Structured diff data
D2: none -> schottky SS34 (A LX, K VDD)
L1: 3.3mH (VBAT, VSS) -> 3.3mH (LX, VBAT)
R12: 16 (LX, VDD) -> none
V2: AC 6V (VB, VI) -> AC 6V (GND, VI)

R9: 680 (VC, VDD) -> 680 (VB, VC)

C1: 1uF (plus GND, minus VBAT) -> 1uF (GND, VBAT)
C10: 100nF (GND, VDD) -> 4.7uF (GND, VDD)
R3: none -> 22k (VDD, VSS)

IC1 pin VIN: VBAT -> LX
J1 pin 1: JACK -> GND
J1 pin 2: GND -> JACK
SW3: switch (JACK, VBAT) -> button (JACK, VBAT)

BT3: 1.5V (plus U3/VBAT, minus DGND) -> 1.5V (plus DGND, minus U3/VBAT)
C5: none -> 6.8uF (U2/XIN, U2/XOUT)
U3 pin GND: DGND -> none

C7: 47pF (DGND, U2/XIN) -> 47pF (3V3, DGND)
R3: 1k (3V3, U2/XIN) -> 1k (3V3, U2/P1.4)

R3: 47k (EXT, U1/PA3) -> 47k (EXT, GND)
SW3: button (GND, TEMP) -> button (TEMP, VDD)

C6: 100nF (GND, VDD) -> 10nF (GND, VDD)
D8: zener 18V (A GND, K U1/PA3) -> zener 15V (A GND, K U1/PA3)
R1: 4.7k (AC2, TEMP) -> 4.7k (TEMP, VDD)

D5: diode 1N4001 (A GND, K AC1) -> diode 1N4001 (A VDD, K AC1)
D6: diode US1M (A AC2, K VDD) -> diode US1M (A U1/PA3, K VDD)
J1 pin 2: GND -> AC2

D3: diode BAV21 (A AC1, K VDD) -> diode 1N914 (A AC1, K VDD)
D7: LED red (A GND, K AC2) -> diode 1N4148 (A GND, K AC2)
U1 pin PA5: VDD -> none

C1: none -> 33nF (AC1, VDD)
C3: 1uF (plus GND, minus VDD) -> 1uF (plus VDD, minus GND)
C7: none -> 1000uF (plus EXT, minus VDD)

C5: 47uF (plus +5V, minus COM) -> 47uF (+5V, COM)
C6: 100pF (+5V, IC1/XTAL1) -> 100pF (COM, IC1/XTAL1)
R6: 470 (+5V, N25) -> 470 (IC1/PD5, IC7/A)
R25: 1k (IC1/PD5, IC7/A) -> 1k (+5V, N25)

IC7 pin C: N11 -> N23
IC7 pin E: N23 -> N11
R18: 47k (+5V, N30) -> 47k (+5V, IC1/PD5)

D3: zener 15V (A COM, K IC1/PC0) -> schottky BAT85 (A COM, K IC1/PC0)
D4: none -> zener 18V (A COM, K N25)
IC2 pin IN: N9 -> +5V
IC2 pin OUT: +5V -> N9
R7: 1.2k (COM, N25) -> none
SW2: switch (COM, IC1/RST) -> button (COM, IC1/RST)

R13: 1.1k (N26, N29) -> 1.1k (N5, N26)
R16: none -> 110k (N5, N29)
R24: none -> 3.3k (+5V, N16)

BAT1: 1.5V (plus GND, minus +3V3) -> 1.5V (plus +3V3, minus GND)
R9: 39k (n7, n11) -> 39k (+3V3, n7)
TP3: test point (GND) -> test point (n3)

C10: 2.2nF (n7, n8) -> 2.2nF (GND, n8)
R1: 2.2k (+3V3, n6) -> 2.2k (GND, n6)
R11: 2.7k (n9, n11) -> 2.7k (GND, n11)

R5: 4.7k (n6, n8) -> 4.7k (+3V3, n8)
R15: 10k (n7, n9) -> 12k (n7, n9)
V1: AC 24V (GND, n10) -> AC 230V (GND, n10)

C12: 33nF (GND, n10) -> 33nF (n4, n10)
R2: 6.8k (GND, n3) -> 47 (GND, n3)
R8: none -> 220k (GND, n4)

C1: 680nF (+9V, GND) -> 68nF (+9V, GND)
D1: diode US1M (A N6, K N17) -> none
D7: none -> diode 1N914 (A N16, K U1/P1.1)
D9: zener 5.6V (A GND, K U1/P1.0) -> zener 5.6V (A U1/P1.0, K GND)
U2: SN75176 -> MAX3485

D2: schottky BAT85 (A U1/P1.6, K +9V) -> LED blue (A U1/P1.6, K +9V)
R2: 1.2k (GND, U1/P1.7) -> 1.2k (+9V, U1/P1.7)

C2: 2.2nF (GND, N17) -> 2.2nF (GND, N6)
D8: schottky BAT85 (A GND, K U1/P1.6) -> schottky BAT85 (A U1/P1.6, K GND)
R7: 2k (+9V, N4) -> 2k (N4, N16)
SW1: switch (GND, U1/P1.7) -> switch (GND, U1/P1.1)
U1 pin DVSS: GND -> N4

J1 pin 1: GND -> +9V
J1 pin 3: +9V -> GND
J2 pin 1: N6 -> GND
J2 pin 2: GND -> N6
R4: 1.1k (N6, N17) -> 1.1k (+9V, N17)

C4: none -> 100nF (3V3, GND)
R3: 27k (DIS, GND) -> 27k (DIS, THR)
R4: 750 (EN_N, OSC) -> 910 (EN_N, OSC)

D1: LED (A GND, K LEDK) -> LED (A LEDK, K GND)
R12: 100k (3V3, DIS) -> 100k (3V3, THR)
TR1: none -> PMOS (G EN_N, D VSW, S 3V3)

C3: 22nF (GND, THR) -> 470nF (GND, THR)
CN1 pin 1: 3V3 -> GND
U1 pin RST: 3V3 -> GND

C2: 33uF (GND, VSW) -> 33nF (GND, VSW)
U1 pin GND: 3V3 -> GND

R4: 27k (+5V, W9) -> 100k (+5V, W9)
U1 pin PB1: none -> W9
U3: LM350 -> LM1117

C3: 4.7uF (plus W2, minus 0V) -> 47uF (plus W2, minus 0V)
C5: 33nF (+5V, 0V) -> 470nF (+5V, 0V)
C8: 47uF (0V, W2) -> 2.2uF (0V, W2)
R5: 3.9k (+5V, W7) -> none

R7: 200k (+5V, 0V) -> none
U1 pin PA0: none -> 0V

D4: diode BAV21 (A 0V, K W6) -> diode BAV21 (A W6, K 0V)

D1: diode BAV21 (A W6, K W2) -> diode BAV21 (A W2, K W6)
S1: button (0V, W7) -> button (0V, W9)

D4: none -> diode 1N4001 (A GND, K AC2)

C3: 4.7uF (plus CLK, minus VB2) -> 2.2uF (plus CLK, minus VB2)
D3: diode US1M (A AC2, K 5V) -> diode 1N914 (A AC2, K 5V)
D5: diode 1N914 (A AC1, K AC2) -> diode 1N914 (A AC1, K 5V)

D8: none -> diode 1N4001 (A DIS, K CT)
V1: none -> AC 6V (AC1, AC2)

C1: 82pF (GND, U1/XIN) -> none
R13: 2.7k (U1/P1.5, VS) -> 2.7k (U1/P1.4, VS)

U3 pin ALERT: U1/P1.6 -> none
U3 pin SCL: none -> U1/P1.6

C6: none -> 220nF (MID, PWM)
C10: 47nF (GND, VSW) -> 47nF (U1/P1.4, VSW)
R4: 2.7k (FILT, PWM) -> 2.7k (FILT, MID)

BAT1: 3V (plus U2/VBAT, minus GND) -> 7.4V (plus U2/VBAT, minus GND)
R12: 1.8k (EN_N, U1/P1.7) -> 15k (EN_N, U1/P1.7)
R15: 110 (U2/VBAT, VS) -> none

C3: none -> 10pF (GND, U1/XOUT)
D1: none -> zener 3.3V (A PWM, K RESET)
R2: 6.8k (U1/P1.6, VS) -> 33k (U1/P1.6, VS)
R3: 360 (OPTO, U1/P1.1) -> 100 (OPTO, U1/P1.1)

WORK ITEM.
Pull out every line above that holds the word "DGND".

EXERCISE OUTPUT.
BT3: 1.5V (plus U3/VBAT, minus DGND) -> 1.5V (plus DGND, minus U3/VBAT)
U3 pin GND: DGND -> none
C7: 47pF (DGND, U2/XIN) -> 47pF (3V3, DGND)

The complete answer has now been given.